── INPUT DATA ──

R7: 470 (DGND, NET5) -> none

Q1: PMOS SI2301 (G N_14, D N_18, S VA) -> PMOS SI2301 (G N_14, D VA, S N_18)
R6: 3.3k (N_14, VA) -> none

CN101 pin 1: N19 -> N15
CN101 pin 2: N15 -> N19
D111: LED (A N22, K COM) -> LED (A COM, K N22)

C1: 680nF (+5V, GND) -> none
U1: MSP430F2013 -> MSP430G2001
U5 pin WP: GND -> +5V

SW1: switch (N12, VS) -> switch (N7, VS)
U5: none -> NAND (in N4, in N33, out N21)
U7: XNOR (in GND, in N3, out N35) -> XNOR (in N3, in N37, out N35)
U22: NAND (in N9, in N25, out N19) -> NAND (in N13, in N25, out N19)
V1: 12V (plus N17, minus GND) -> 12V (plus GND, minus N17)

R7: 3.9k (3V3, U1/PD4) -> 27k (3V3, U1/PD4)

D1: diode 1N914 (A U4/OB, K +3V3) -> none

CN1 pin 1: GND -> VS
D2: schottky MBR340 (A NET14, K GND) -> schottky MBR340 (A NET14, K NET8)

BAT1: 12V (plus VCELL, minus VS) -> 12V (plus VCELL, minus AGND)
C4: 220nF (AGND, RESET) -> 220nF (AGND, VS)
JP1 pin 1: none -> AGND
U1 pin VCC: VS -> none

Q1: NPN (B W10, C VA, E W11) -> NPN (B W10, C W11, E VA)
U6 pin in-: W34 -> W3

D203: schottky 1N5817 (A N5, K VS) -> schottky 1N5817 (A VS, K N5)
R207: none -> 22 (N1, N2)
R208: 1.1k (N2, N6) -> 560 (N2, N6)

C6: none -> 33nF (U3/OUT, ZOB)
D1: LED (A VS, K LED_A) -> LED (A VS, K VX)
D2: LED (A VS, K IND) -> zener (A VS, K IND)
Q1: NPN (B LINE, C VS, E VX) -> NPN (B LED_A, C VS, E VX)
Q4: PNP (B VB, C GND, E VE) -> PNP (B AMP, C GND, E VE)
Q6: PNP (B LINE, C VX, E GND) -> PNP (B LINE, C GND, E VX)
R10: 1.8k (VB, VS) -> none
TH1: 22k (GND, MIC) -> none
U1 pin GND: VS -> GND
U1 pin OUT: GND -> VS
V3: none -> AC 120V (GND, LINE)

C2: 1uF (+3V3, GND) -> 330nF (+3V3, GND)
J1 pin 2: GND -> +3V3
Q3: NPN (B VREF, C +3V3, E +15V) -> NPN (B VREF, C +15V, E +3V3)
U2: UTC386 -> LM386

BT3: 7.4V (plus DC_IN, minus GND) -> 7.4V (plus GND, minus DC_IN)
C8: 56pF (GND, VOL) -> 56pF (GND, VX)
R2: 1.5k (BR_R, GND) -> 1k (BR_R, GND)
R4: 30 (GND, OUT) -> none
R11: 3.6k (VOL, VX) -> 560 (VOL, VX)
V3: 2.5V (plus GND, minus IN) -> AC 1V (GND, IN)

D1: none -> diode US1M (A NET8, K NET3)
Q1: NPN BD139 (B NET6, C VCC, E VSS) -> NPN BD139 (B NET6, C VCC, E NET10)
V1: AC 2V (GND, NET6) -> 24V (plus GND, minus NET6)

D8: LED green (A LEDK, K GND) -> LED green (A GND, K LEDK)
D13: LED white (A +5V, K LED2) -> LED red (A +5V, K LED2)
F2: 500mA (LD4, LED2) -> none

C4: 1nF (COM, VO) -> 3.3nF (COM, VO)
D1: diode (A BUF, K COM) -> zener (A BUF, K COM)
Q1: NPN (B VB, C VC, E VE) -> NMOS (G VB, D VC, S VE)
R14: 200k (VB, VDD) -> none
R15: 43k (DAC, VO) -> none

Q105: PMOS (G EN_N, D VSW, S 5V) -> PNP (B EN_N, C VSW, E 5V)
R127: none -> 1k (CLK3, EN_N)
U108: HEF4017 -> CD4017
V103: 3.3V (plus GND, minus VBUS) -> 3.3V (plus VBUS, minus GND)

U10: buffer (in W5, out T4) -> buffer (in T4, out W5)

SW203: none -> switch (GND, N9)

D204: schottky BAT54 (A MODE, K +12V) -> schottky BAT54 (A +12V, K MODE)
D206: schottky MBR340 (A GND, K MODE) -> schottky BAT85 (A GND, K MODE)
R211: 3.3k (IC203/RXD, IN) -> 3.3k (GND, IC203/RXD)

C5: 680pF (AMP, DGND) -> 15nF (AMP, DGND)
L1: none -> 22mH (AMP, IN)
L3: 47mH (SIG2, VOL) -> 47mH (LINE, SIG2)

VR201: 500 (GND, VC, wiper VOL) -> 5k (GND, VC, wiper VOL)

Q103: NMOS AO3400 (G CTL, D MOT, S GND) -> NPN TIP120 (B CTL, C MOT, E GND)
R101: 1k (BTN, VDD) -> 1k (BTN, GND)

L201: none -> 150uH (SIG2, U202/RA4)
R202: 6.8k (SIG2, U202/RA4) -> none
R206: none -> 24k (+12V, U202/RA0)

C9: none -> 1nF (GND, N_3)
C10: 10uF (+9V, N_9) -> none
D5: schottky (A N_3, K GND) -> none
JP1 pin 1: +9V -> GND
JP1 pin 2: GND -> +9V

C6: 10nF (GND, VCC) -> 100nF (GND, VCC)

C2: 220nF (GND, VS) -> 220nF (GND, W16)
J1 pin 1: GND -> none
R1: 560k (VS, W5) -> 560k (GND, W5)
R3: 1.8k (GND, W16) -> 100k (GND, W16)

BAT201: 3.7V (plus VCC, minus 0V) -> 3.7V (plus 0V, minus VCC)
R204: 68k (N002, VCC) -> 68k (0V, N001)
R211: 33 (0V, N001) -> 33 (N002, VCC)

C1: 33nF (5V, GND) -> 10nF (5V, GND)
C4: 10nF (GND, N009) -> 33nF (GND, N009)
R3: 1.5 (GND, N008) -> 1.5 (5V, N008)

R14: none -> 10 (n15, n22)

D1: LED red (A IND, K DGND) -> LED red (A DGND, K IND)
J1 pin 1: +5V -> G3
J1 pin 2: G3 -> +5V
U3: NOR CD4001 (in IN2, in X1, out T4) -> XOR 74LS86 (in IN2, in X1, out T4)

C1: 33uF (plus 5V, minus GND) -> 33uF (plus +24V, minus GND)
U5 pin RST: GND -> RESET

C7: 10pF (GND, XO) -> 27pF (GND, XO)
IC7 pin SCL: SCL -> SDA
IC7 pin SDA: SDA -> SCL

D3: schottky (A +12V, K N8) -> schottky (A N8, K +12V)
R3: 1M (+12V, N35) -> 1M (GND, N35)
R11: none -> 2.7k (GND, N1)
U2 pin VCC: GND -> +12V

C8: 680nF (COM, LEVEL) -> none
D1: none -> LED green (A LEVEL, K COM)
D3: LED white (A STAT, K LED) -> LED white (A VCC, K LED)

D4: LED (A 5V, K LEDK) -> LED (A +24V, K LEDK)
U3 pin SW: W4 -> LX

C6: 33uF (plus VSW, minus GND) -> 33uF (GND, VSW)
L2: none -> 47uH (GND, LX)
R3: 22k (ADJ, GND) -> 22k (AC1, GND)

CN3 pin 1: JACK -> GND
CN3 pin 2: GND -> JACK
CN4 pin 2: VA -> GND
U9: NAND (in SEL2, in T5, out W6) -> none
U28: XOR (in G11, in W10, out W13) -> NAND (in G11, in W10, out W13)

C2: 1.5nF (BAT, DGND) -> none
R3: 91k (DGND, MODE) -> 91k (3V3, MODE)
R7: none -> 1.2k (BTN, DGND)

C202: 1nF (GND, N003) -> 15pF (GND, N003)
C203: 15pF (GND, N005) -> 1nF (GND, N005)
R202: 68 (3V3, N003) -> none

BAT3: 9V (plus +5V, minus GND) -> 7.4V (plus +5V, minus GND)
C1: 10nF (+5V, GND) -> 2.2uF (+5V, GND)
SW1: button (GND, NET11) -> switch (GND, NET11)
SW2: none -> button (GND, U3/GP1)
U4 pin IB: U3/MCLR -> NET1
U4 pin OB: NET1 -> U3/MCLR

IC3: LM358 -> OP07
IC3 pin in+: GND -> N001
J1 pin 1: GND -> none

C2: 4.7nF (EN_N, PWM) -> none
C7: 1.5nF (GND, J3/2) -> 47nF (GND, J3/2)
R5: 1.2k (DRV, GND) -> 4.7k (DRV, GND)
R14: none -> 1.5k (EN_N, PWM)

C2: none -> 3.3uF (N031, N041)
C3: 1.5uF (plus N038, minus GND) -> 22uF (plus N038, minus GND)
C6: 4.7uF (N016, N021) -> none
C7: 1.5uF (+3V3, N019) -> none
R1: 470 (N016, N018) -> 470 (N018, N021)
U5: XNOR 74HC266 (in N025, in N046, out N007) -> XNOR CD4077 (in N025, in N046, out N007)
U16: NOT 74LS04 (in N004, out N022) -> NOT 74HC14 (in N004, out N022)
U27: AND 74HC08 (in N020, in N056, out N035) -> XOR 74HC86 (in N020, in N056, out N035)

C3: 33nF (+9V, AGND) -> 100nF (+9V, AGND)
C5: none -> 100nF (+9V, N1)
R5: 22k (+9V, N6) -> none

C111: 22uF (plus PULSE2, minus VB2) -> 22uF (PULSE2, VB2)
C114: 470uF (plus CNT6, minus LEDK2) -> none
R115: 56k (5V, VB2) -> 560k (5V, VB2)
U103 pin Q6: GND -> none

───

> EXERCISE INSTRUCTIONS: Write down exactly the span of lines above from the one containing "C1: 33uF (plus" to the one containing "D3: LED white", both ends included.

> WRITTEN ANSWER:
C1: 33uF (plus 5V, minus GND) -> 33uF (plus +24V, minus GND)
U5 pin RST: GND -> RESET

C7: 10pF (GND, XO) -> 27pF (GND, XO)
IC7 pin SCL: SCL -> SDA
IC7 pin SDA: SDA -> SCL

D3: schottky (A +12V, K N8) -> schottky (A N8, K +12V)
R3: 1M (+12V, N35) -> 1M (GND, N35)
R11: none -> 2.7k (GND, N1)
U2 pin VCC: GND -> +12V

C8: 680nF (COM, LEVEL) -> none
D1: none -> LED green (A LEVEL, K COM)
D3: LED white (A STAT, K LED) -> LED white (A VCC, K LED)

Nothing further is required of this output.